Version comparison data:
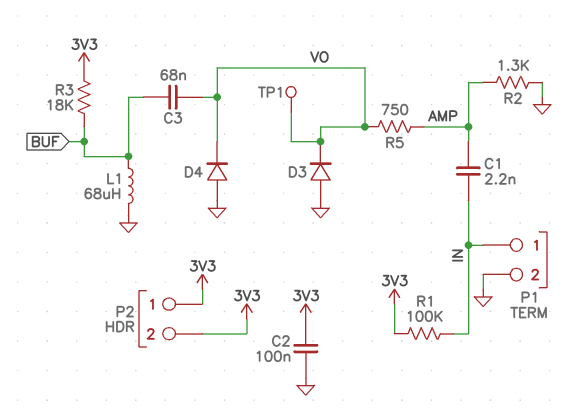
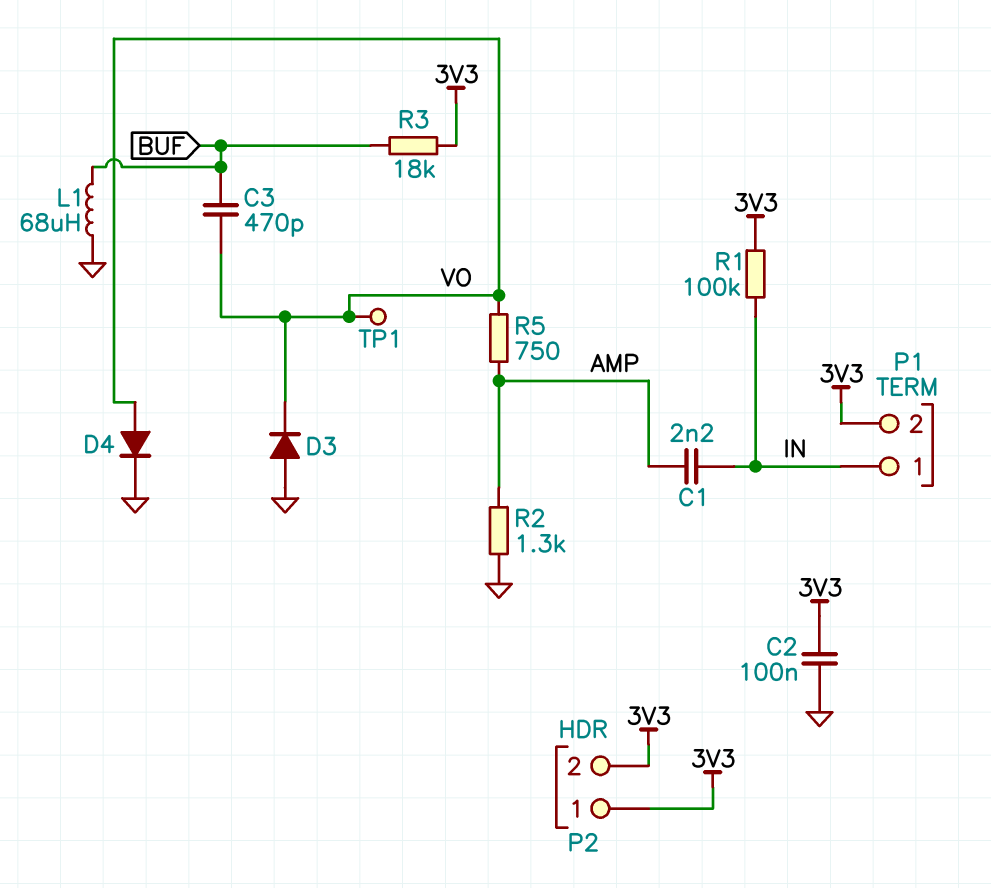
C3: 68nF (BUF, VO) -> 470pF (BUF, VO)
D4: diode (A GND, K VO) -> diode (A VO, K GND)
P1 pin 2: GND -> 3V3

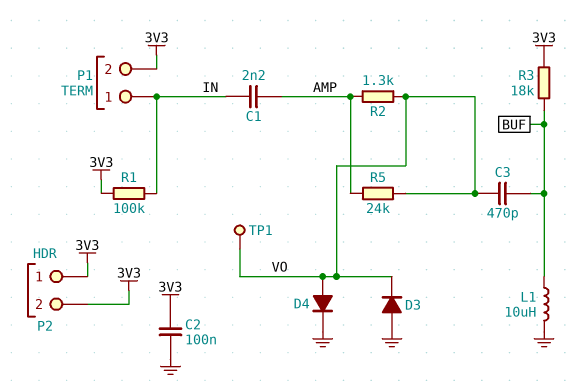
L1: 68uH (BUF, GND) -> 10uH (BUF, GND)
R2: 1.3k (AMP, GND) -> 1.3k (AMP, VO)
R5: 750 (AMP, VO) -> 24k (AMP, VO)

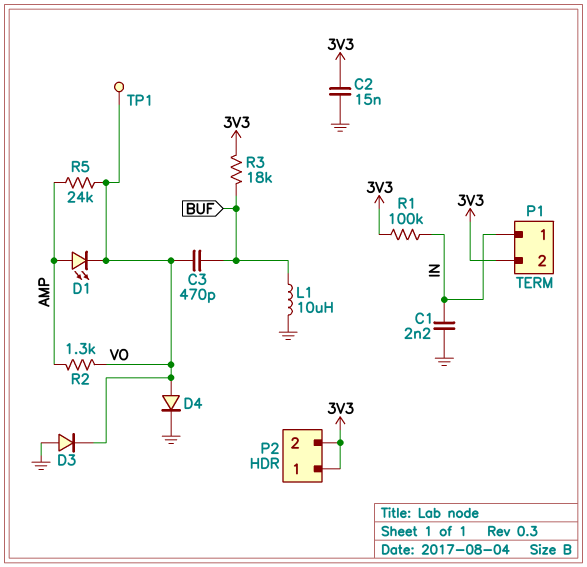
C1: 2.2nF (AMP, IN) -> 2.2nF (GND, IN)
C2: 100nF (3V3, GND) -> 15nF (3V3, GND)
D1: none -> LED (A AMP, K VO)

...

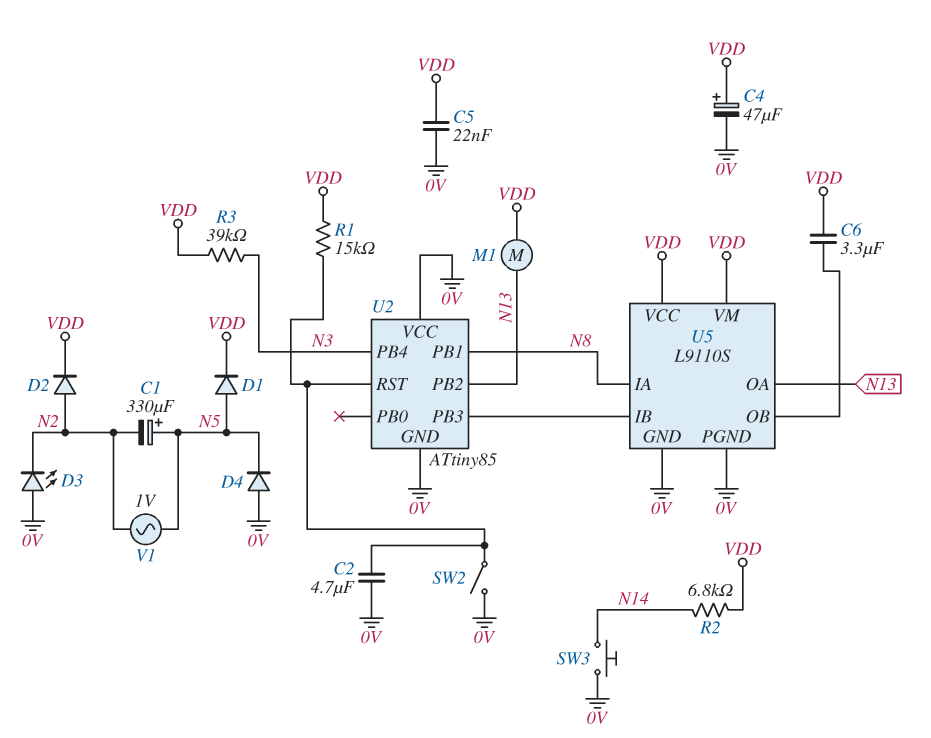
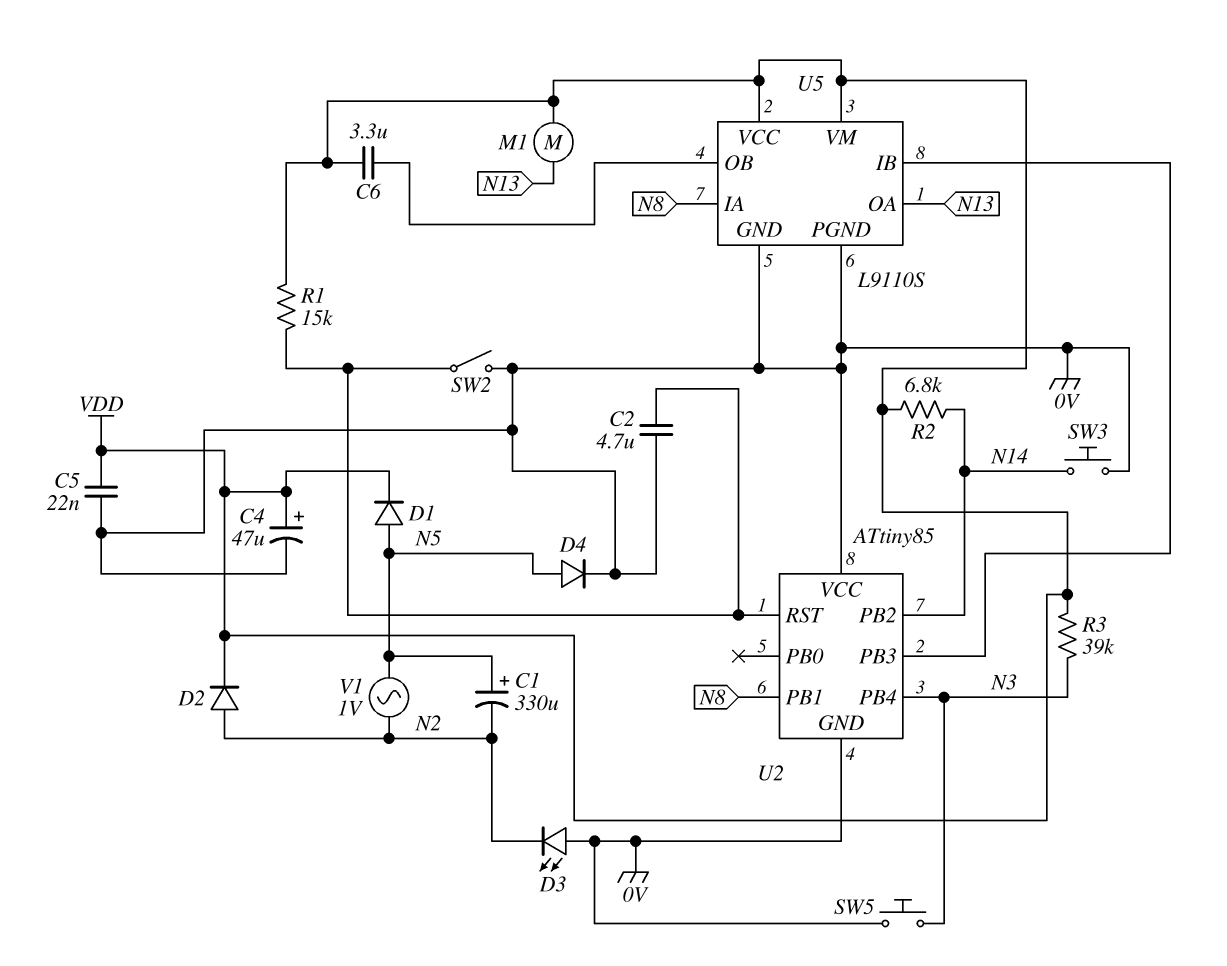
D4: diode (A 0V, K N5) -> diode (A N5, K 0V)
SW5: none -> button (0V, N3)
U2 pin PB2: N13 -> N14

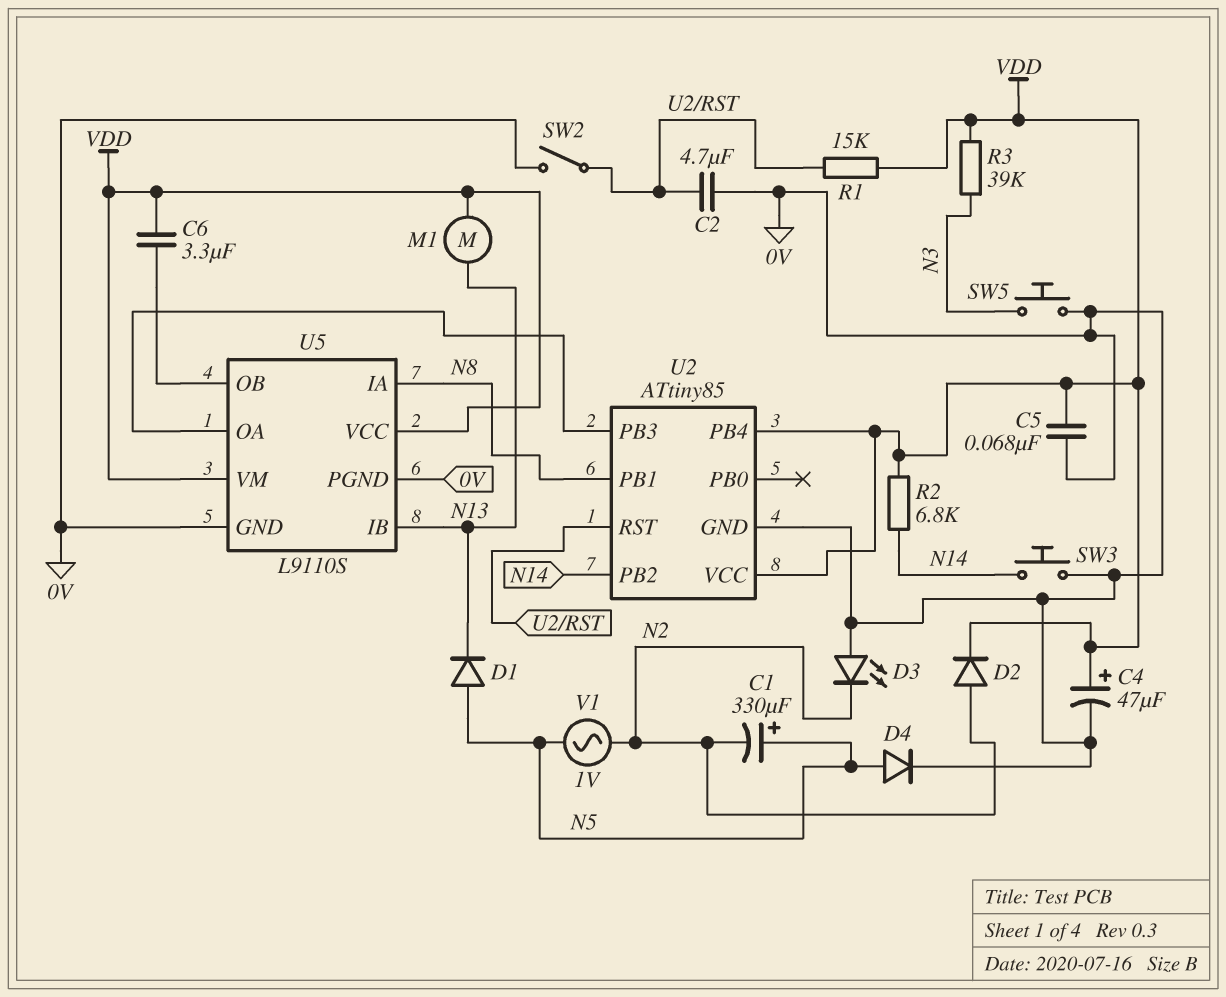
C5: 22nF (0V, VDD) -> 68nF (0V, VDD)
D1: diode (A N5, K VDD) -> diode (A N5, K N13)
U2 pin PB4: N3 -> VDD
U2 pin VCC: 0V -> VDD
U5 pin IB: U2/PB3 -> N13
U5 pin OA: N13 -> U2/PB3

- What you need to do
In the entries above, restate word for word the lines between the one holding "C1: 2.2nF (AMP, IN) -> 2.2nF (GND, IN)" and the one holding "D1: none -> LED (A AMP, K VO)", inclusive, and nothing besides.

- Exercise solution
C1: 2.2nF (AMP, IN) -> 2.2nF (GND, IN)
C2: 100nF (3V3, GND) -> 15nF (3V3, GND)
D1: none -> LED (A AMP, K VO)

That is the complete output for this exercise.